> **What to work on**:
How many lines in the items below contain the string "autoBeamOff"? Count case-sensitively and reply with the number alone.

> **Available data**:

———

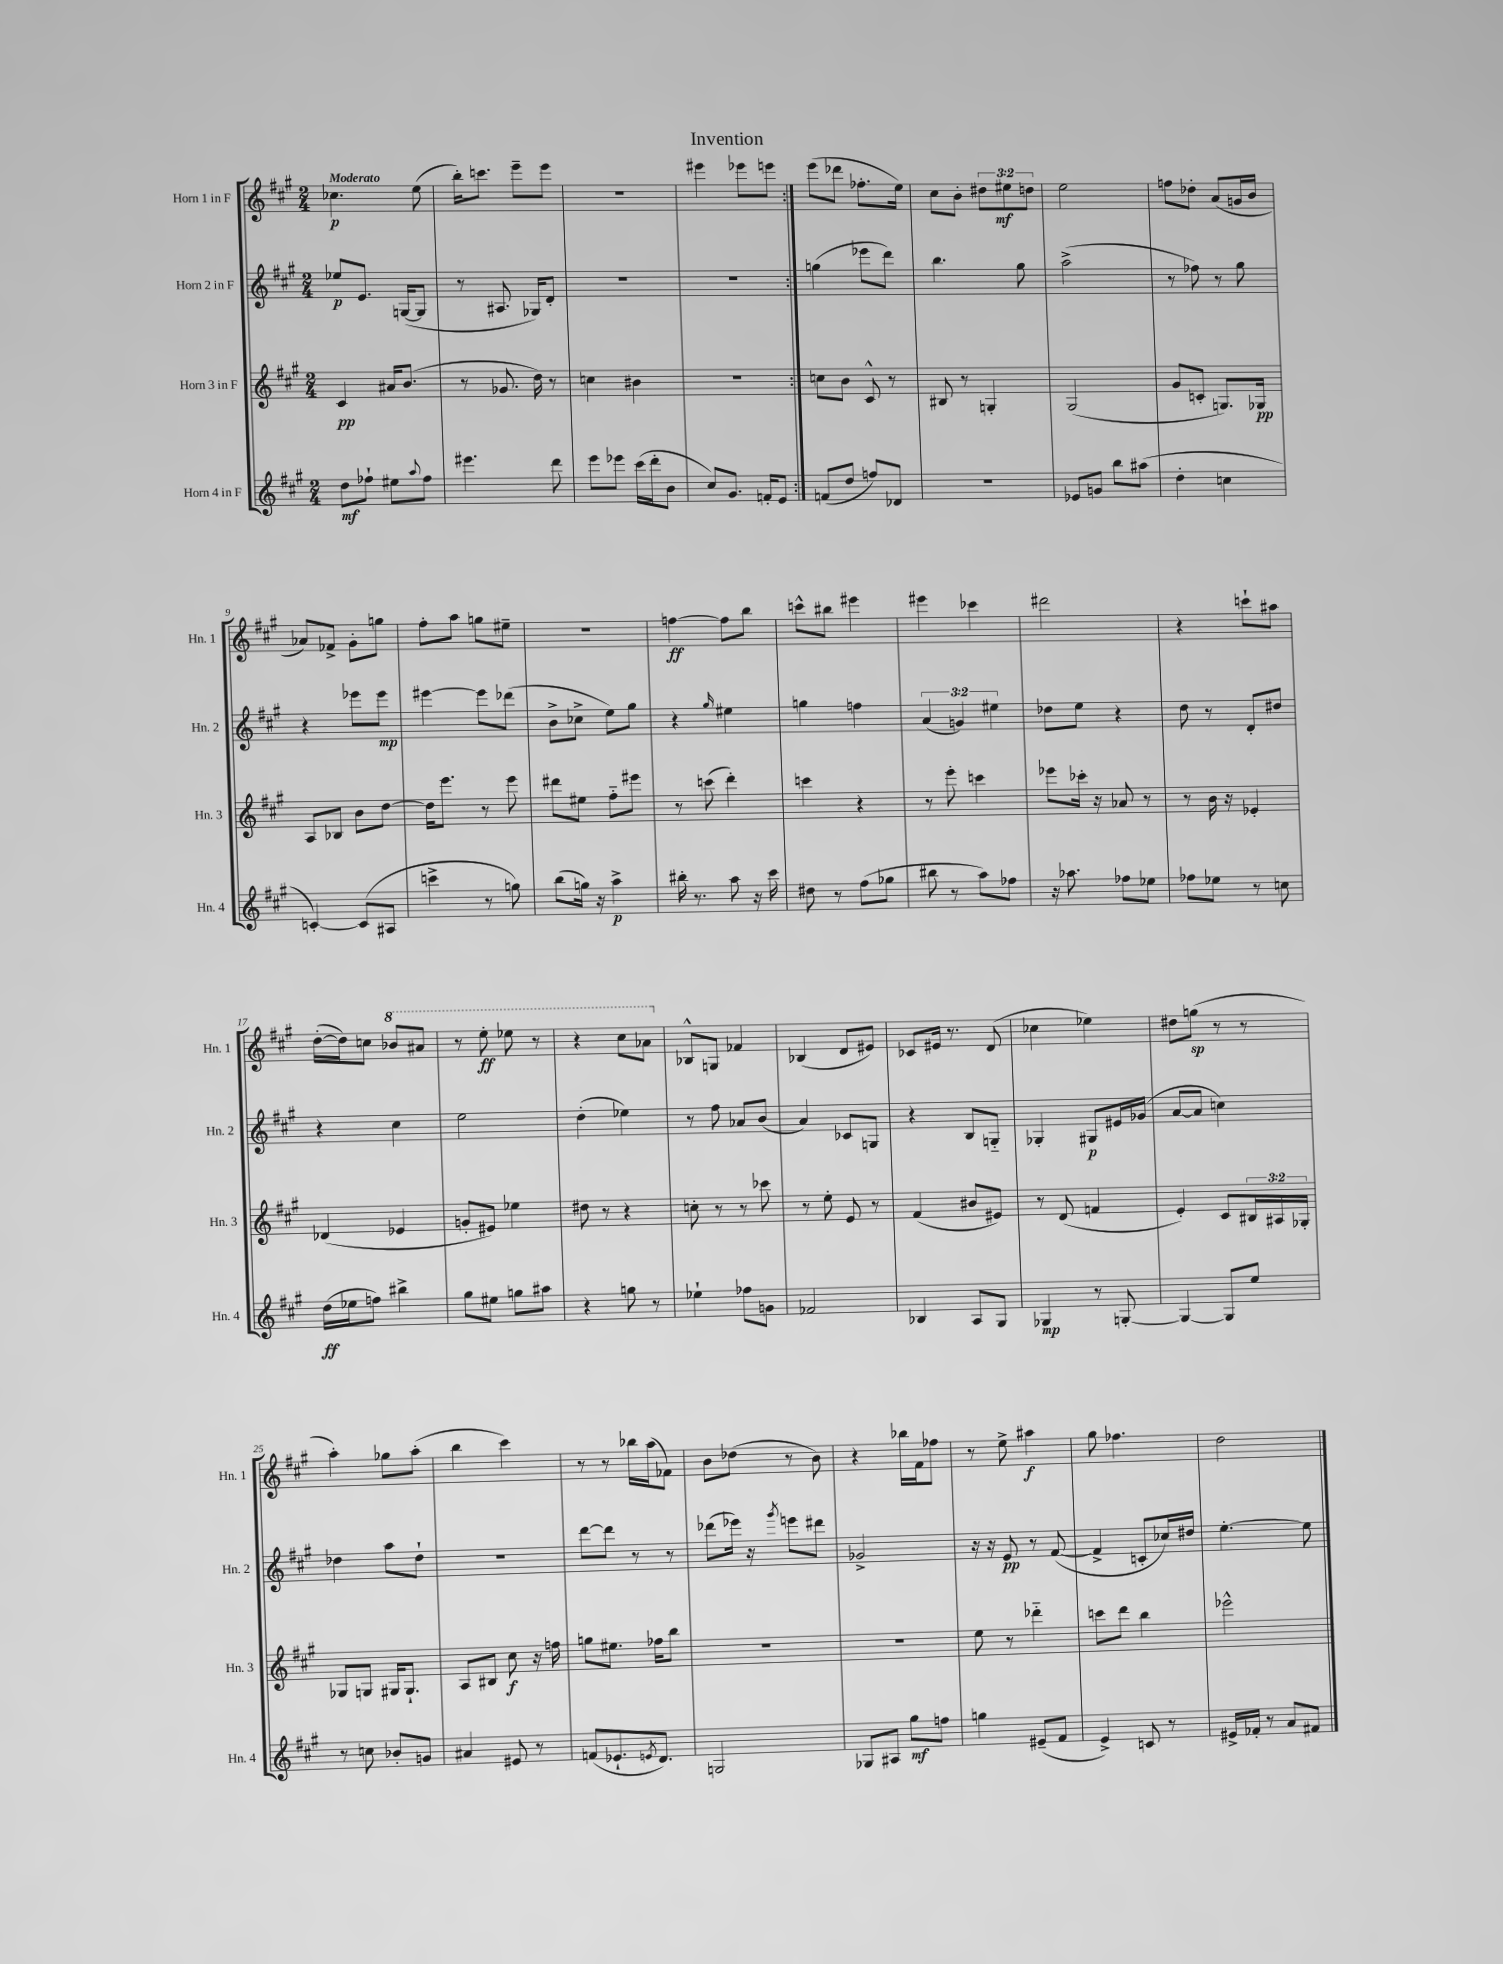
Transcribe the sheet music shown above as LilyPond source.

———

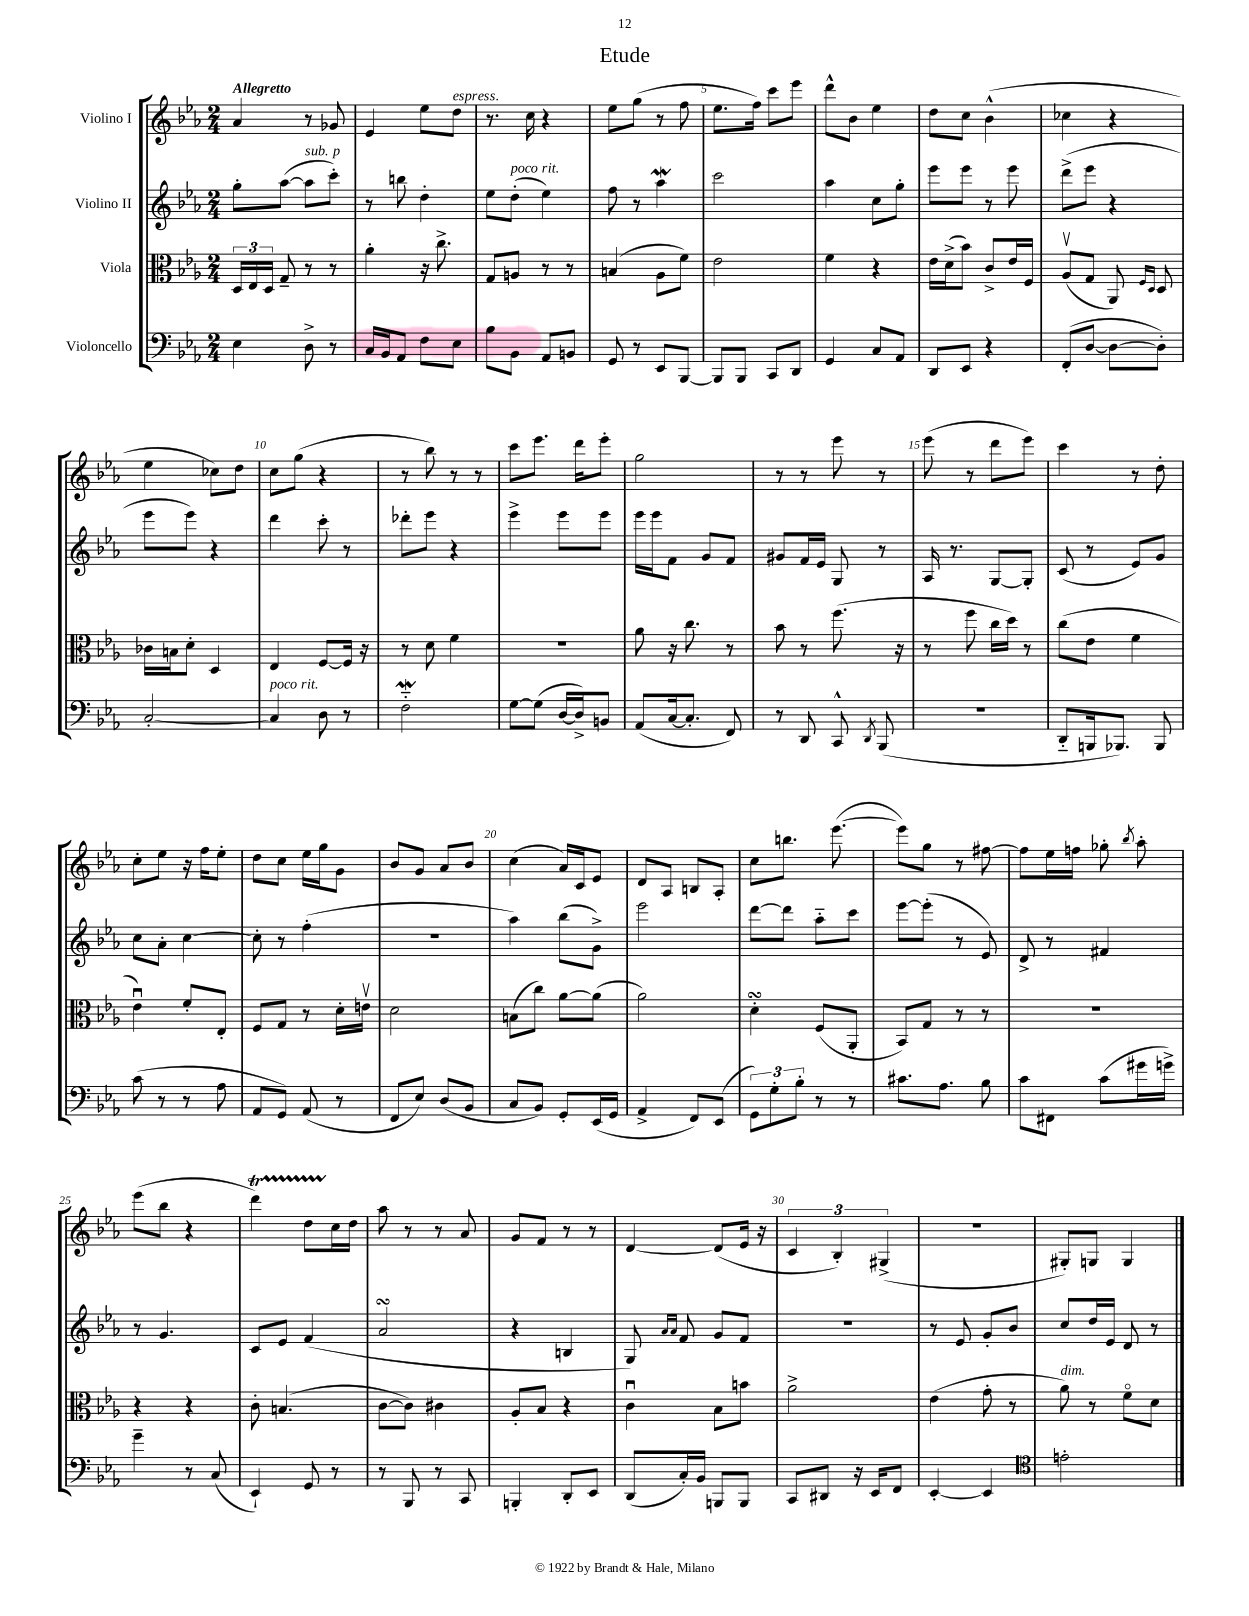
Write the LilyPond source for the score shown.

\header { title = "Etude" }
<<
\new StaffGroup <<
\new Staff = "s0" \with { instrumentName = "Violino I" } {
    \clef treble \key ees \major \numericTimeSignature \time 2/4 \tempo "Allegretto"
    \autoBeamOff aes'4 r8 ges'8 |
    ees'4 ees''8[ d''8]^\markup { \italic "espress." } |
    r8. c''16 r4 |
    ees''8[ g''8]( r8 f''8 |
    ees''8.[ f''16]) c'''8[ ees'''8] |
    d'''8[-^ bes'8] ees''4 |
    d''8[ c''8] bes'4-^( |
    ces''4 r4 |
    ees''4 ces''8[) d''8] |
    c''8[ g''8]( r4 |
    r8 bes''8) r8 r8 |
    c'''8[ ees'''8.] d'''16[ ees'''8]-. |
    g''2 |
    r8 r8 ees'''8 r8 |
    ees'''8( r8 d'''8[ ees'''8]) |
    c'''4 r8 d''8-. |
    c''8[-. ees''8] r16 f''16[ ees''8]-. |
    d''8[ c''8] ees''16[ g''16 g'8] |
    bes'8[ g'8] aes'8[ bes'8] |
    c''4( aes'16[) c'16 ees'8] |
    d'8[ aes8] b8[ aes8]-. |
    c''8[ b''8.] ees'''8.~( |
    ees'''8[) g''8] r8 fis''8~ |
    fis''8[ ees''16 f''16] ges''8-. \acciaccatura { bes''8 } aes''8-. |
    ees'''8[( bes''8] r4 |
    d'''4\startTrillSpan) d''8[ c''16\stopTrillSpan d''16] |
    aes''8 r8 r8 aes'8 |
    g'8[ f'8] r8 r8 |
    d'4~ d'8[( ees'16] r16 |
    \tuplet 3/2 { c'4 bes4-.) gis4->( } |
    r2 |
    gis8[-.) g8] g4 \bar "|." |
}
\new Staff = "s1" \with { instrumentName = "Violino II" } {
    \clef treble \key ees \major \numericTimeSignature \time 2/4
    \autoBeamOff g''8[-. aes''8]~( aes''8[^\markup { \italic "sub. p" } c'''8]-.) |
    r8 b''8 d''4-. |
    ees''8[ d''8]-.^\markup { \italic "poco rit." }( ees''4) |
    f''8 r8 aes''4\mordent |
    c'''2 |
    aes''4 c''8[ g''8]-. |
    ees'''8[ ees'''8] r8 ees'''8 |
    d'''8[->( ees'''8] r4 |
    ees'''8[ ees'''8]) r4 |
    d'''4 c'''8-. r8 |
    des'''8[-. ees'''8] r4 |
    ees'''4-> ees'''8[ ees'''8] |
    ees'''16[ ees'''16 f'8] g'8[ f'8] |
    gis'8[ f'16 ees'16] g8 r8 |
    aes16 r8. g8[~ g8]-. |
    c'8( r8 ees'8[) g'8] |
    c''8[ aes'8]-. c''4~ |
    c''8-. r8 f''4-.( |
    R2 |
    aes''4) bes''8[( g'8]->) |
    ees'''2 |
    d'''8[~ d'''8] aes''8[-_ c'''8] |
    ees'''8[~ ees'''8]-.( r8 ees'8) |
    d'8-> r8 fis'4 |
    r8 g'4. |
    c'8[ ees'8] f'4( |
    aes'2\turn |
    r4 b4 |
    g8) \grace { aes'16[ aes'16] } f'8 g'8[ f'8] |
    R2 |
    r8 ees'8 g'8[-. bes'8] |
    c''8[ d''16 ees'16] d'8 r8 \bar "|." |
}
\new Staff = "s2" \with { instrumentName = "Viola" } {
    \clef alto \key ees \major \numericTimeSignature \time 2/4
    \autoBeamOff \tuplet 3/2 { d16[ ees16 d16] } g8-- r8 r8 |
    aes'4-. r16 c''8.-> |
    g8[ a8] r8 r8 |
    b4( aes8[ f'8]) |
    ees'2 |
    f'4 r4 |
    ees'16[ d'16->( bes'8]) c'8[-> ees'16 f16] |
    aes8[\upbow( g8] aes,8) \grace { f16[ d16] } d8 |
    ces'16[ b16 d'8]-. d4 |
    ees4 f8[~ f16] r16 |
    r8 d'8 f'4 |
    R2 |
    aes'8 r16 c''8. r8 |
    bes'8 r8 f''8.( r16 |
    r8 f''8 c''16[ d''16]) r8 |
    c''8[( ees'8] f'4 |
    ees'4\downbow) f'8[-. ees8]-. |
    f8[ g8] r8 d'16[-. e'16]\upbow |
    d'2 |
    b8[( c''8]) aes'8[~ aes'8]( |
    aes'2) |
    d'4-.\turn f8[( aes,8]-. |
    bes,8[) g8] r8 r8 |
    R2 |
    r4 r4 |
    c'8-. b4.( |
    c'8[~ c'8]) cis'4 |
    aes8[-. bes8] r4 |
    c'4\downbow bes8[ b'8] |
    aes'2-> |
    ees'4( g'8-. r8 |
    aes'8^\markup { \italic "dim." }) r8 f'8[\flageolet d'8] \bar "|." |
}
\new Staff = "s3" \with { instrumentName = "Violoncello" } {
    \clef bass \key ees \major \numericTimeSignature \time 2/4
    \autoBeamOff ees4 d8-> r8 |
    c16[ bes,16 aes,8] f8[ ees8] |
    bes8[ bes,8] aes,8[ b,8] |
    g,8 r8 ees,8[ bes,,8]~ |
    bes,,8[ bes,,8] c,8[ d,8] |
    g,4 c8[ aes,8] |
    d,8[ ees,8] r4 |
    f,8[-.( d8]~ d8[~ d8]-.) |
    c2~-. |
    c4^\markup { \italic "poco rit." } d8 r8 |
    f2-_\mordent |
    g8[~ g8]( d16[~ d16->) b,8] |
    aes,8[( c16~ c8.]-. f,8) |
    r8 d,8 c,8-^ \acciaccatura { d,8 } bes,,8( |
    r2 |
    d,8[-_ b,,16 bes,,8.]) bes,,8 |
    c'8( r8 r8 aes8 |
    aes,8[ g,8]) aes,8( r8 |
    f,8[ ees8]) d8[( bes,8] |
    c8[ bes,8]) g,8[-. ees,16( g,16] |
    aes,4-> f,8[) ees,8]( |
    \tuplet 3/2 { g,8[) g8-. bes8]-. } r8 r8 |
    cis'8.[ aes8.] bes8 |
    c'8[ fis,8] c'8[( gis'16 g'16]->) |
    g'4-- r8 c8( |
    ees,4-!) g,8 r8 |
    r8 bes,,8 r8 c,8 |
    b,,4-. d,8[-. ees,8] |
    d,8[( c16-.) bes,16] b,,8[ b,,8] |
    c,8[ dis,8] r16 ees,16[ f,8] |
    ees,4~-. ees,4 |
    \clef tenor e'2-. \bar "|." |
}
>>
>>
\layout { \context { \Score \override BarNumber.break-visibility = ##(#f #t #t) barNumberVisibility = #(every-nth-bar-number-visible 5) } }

———

> **Worked solution**:
4